* [Task brief]: How many lines of the data below contain the string "grace"? Give only the number.

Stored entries
-- begin --
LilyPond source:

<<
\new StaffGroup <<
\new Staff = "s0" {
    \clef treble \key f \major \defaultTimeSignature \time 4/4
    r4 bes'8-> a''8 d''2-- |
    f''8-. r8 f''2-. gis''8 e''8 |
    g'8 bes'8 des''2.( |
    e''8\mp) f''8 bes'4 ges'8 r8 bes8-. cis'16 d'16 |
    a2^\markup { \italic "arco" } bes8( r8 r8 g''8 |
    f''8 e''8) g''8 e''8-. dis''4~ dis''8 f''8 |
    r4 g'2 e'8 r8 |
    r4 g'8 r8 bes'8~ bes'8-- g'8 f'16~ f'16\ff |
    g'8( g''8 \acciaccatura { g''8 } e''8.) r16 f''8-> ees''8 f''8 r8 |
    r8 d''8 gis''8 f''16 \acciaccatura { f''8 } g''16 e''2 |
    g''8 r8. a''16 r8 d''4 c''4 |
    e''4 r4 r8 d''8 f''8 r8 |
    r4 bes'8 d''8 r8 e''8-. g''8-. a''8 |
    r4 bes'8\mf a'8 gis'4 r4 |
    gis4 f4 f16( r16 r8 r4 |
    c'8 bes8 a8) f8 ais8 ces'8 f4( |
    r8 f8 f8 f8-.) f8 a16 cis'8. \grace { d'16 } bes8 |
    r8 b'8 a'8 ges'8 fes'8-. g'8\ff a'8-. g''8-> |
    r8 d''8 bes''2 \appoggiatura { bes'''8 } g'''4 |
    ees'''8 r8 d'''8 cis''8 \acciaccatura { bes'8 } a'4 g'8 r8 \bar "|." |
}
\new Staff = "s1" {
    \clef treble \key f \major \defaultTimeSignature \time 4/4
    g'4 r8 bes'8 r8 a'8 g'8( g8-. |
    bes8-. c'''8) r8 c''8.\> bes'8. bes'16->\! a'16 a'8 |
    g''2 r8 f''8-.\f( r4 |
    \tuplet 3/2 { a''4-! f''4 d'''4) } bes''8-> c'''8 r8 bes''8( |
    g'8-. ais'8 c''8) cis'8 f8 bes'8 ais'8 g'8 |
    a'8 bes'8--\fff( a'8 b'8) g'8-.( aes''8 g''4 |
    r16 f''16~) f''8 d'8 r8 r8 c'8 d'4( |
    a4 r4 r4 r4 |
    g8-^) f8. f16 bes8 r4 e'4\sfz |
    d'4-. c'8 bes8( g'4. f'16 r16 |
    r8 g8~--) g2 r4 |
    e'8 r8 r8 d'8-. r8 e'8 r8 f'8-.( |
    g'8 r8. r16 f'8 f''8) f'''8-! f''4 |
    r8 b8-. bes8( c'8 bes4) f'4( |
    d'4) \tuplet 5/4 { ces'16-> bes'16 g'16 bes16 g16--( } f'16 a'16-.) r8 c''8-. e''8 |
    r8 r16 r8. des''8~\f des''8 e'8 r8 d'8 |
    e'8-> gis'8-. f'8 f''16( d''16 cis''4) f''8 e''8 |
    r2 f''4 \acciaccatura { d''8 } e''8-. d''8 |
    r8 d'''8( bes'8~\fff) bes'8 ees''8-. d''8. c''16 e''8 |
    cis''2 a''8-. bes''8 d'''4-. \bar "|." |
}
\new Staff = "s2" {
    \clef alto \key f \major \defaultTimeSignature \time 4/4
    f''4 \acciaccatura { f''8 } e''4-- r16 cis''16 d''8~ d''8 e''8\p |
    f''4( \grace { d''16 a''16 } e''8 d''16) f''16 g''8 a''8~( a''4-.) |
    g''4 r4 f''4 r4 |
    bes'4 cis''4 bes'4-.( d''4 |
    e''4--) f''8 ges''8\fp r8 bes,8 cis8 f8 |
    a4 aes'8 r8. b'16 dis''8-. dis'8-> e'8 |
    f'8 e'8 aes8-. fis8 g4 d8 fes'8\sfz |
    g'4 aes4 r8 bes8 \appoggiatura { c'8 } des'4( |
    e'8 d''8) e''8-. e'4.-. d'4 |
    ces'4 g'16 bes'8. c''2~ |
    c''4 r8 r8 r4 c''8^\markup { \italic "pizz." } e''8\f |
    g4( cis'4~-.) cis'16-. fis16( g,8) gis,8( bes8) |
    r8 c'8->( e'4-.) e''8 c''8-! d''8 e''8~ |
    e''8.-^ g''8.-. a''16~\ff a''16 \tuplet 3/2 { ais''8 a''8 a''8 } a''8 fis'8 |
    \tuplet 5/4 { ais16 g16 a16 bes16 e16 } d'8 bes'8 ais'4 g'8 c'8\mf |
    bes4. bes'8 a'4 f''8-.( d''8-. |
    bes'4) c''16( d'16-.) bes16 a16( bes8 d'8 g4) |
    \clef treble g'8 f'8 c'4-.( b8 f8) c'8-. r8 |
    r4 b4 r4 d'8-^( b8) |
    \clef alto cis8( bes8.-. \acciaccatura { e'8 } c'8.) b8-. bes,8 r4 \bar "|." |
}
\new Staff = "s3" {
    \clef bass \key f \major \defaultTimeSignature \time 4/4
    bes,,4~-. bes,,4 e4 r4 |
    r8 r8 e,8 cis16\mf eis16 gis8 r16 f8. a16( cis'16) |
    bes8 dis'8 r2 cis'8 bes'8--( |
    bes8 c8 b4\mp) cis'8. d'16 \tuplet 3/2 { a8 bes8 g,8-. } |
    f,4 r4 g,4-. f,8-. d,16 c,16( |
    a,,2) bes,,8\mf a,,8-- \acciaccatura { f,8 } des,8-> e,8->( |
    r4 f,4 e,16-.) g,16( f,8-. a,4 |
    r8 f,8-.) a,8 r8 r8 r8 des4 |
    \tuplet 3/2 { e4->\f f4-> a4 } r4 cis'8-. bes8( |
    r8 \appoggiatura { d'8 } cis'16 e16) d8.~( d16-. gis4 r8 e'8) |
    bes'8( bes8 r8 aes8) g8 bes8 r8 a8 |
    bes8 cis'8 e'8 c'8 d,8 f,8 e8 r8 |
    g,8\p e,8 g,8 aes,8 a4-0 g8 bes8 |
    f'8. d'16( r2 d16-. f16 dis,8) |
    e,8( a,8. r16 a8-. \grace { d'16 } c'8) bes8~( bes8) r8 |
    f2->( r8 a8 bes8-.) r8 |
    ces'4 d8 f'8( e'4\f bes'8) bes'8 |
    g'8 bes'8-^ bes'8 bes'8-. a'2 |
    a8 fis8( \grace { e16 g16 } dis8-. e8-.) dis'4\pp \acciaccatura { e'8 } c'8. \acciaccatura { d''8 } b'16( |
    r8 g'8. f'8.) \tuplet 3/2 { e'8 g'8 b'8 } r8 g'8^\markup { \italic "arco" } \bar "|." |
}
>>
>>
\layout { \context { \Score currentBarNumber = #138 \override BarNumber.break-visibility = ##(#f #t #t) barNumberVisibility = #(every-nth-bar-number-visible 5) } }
-- end --
* [Answer to the problem]: 4